- TASK ITEM: Skip the pictures and retype exactly the lines from the one holding "LED pin SIG: none -> D5" through the end of the entries.

- Collection entries:
<<<<

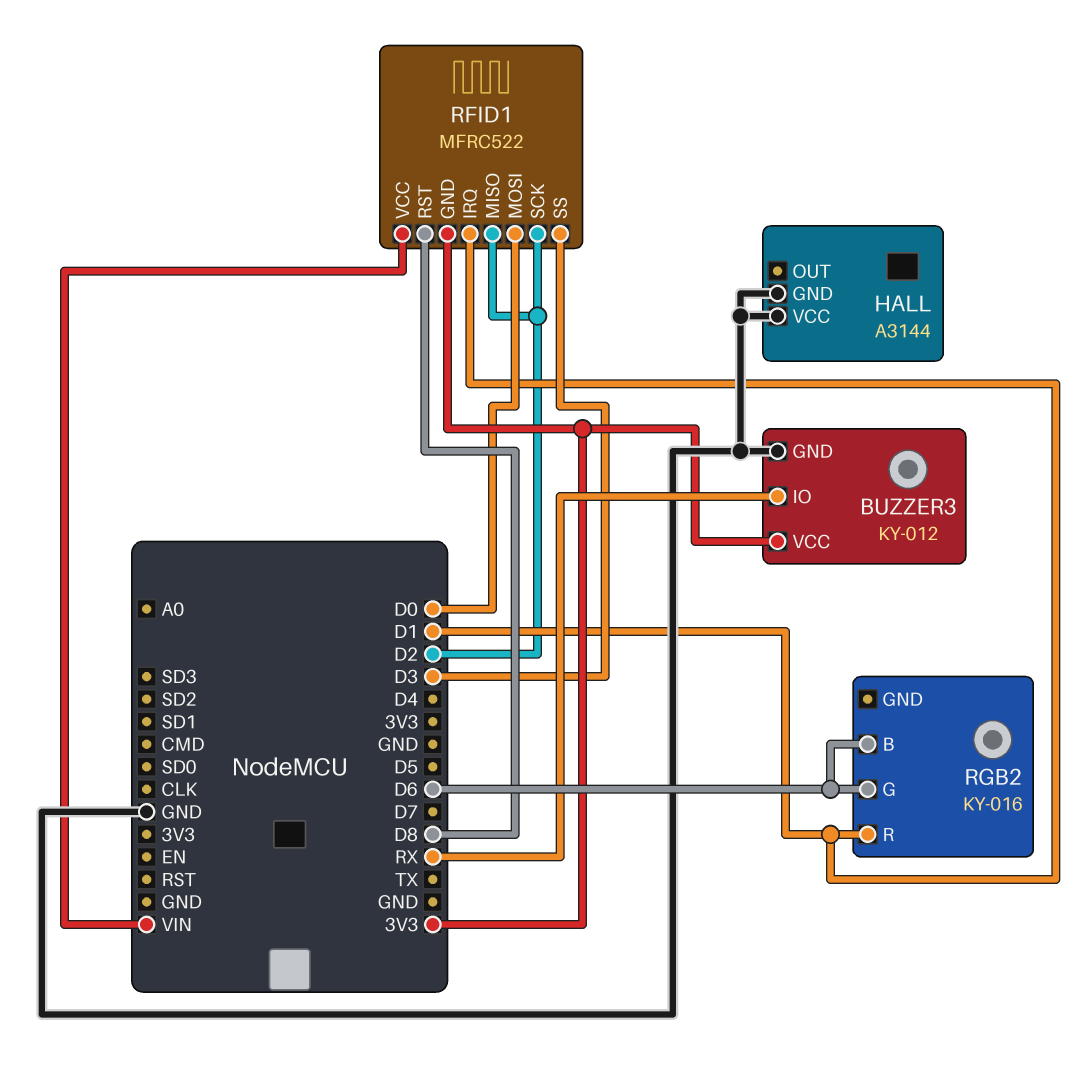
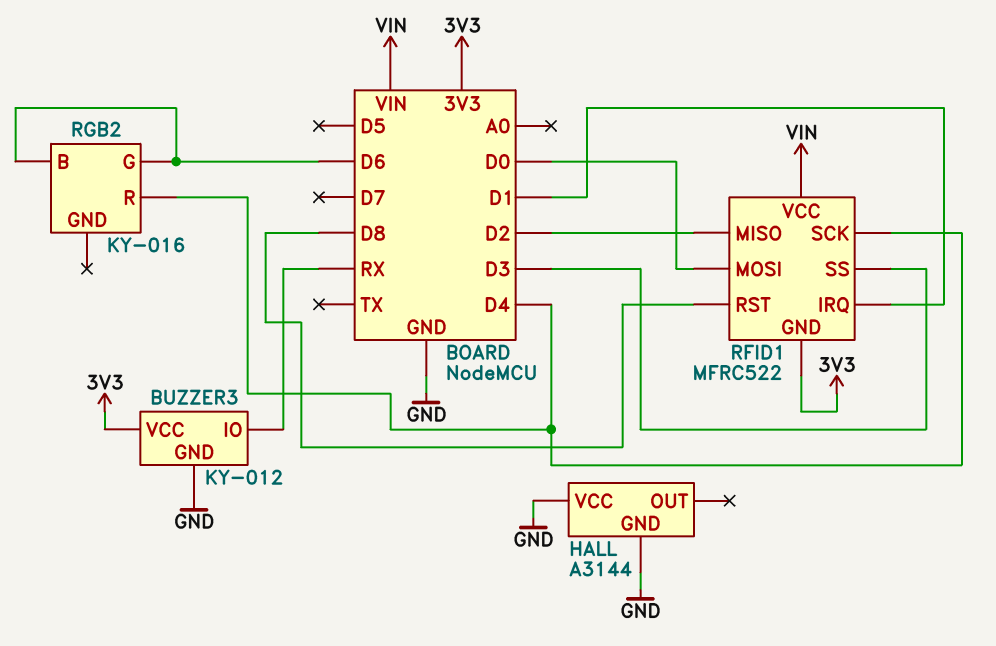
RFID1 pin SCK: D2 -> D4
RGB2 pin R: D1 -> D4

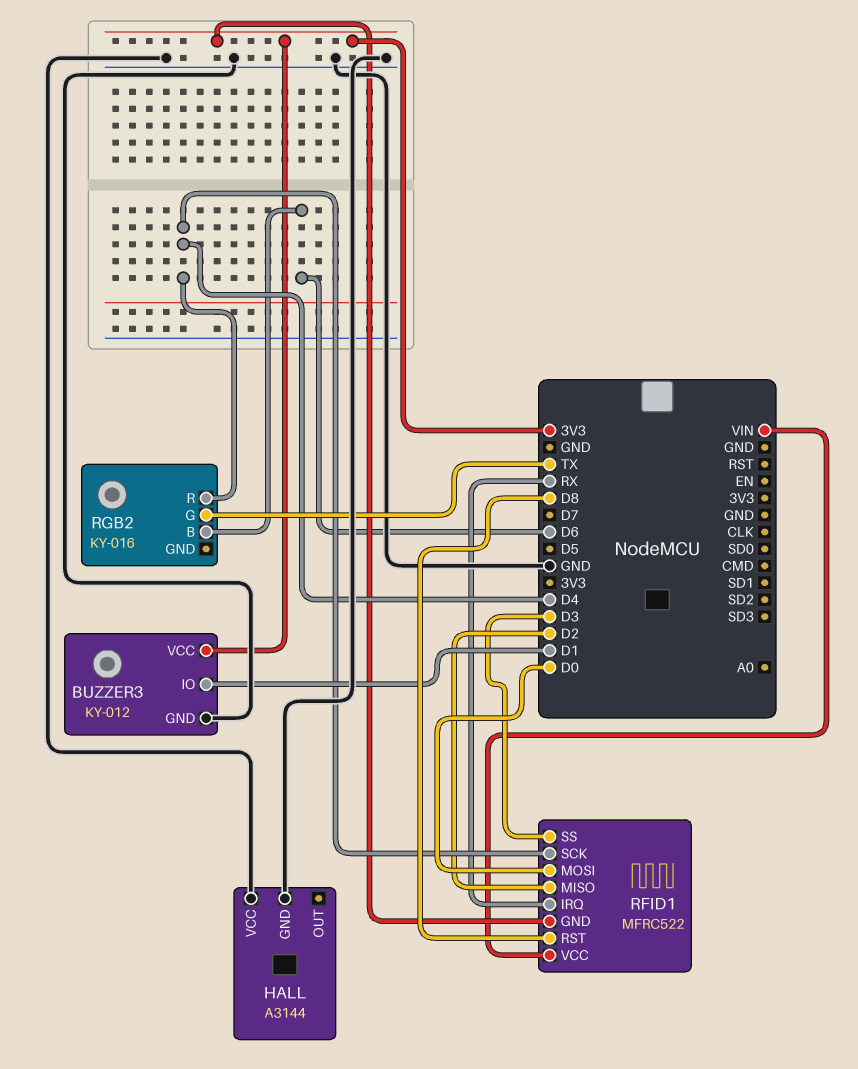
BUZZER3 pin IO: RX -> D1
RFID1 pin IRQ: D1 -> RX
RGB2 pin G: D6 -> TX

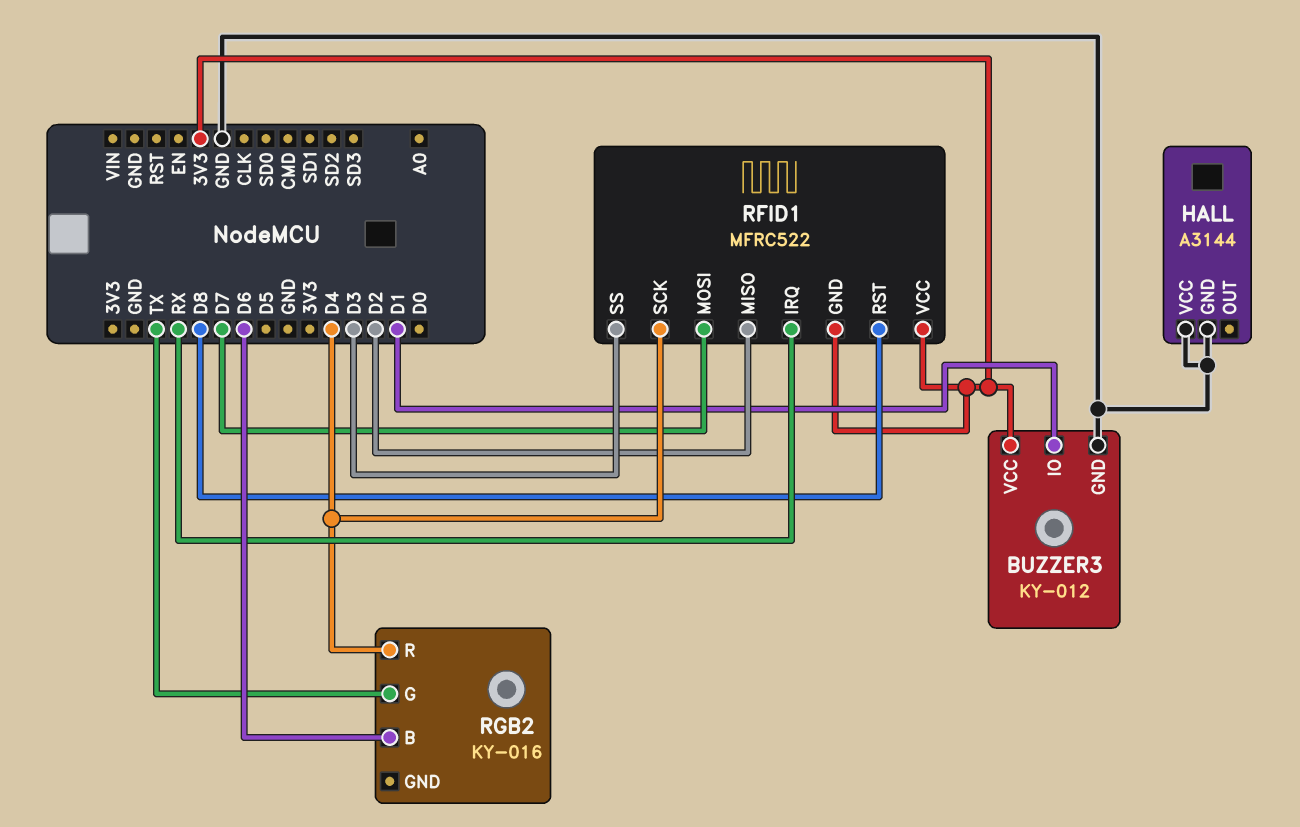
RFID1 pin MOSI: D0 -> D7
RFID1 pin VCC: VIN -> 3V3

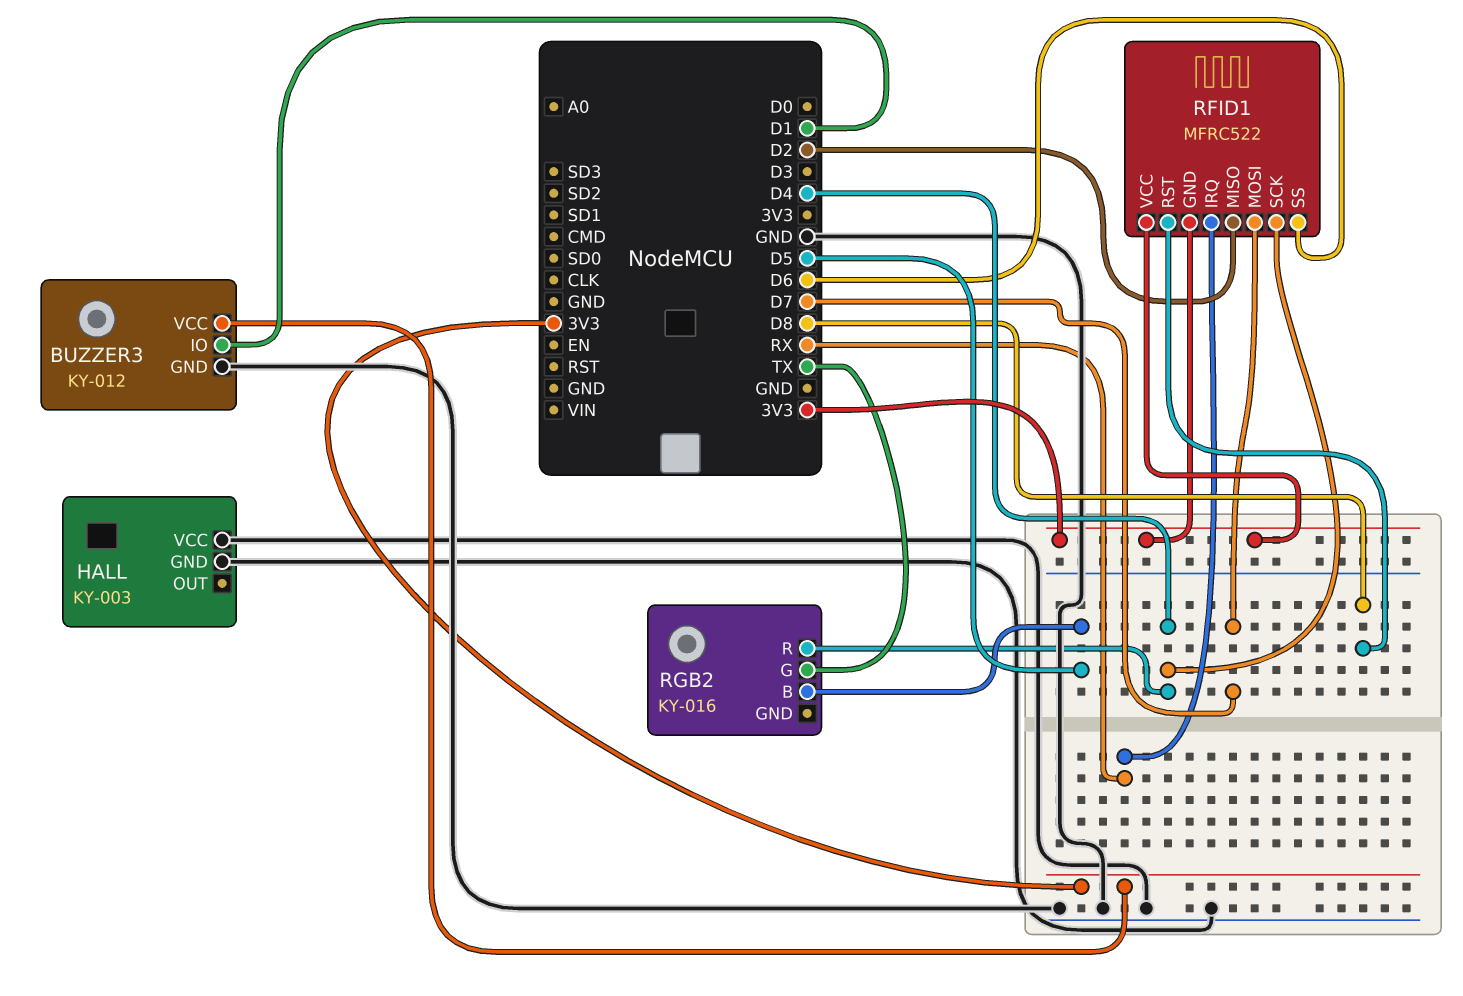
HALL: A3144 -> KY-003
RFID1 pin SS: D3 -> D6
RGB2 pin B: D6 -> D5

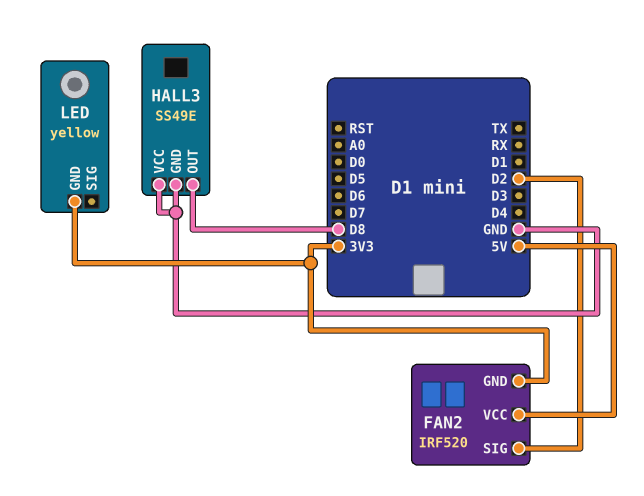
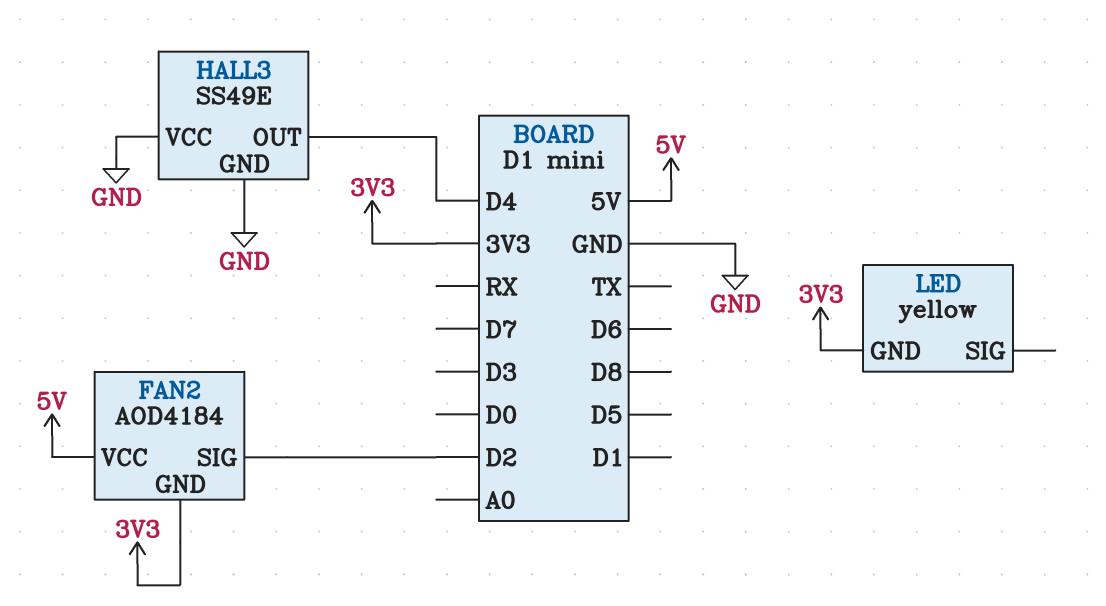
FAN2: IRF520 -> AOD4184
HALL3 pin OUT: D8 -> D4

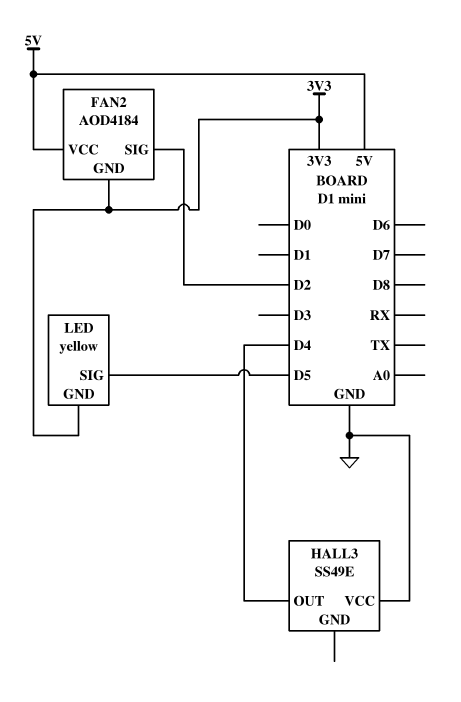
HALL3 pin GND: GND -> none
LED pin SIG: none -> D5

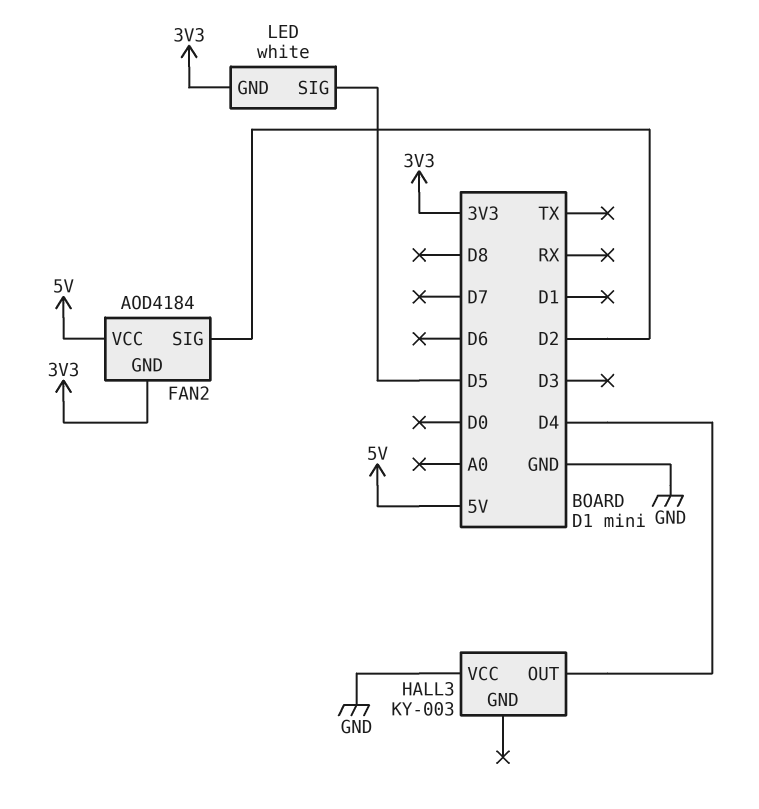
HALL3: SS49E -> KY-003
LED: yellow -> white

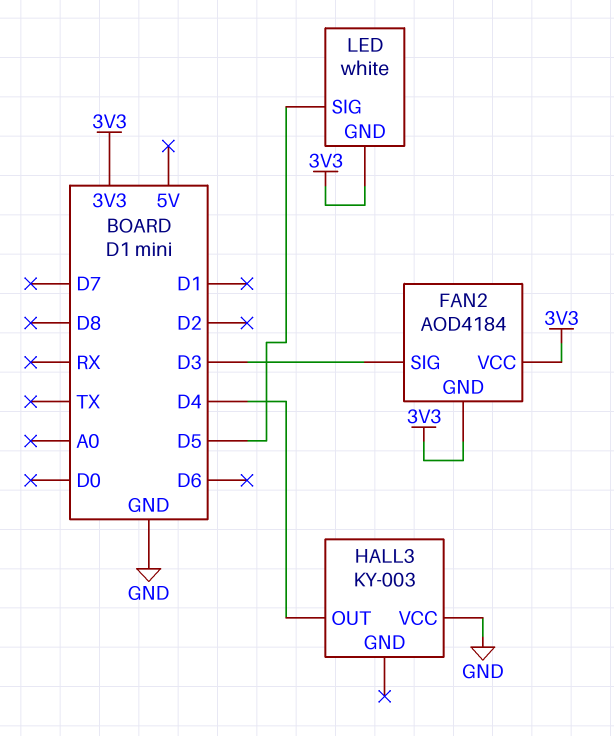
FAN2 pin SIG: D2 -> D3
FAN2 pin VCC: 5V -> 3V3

>>>>

- RESPONSE BOX:
LED pin SIG: none -> D5

HALL3: SS49E -> KY-003
LED: yellow -> white

FAN2 pin SIG: D2 -> D3
FAN2 pin VCC: 5V -> 3V3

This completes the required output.